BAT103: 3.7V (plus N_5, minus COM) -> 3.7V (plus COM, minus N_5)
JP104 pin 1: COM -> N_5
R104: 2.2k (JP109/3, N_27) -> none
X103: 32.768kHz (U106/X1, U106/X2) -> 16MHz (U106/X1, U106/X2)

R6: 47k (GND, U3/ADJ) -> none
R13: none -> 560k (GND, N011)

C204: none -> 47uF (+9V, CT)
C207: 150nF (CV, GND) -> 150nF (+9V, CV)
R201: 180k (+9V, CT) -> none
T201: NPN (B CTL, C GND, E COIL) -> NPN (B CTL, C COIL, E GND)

───

> [WORK REQUEST]: Faithfully copy every entry, leaving nothing out.

> [ANSWER FOR THIS EXERCISE]:
BAT103: 3.7V (plus N_5, minus COM) -> 3.7V (plus COM, minus N_5)
JP104 pin 1: COM -> N_5
R104: 2.2k (JP109/3, N_27) -> none
X103: 32.768kHz (U106/X1, U106/X2) -> 16MHz (U106/X1, U106/X2)

R6: 47k (GND, U3/ADJ) -> none
R13: none -> 560k (GND, N011)

C204: none -> 47uF (+9V, CT)
C207: 150nF (CV, GND) -> 150nF (+9V, CV)
R201: 180k (+9V, CT) -> none
T201: NPN (B CTL, C GND, E COIL) -> NPN (B CTL, C COIL, E GND)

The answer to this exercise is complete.